- _TASK_: Using the records that follow, copy every line containing the word "degrees".

- _Items from a dataset_:
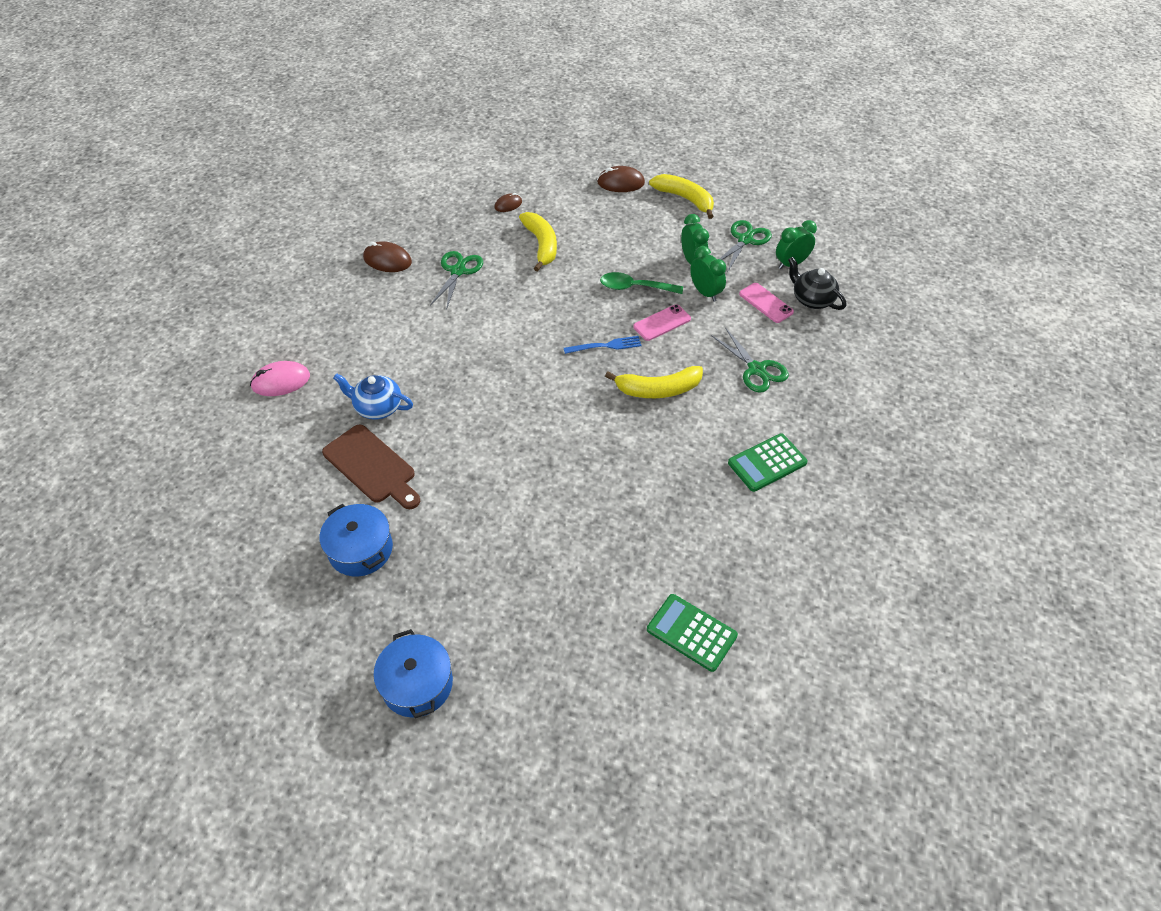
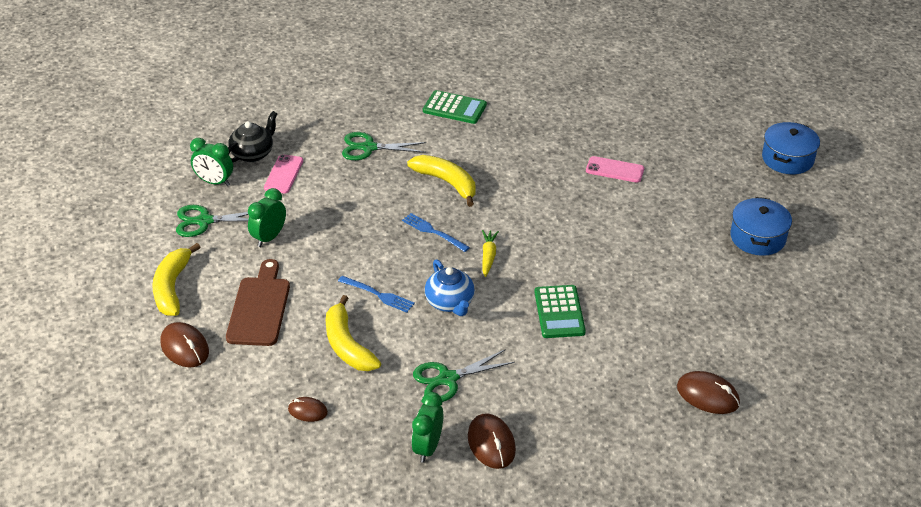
camera: 130 degrees left, 10 degrees down
pink mouse [250,361,310,396] -> brown mouse [677,371,740,414]
brown cutting board [322,425,420,509] -> brown cutting board moved to [226,259,290,346]
blue teapot [333,373,413,420] -> blue teapot moved to [425,259,475,316]
yellow banana [519,212,557,271] -> yellow banana turned 60 degrees counterclockwise [326,295,381,371]
green spoon [600,272,683,294] -> none
pink phone [633,304,691,341] -> pink phone moved to [586,156,644,183]
green calculator [647,594,738,672] -> green calculator moved to [534,285,586,338]
green clock [690,246,726,302] -> green clock moved to [412,392,443,463]
green scissors [711,327,789,393] -> green scissors turned 105 degrees counterclockwise [342,132,427,160]
black teapot [788,257,846,310] -> black teapot turned 150 degrees counterclockwise [228,111,277,162]
none -> blue fork [338,276,415,313]
none -> yellow carrot [482,230,499,277]

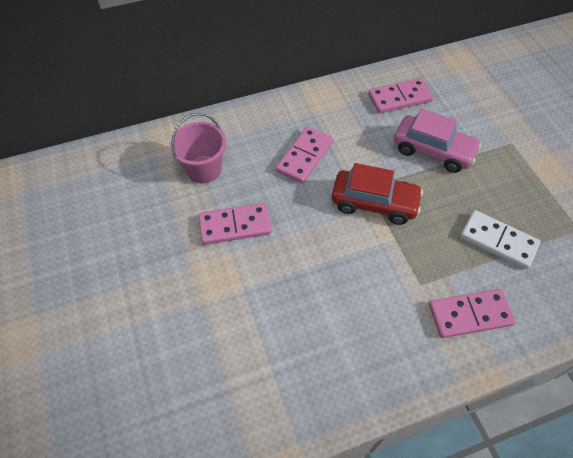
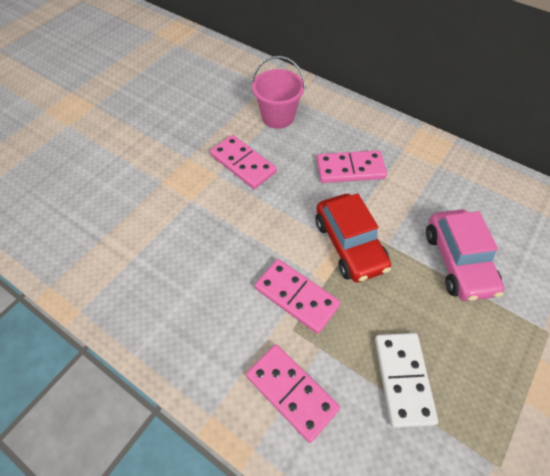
camera: 55 degrees right, 0 degrees up
pink domino [368,78,433,113] -> pink domino moved to [255,259,341,334]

- _ANSWER AREA_:
camera: 130 degrees left, 10 degrees down
yellow banana [519,212,557,271] -> yellow banana turned 60 degrees counterclockwise [326,295,381,371]
green scissors [711,327,789,393] -> green scissors turned 105 degrees counterclockwise [342,132,427,160]
black teapot [788,257,846,310] -> black teapot turned 150 degrees counterclockwise [228,111,277,162]
camera: 55 degrees right, 0 degrees up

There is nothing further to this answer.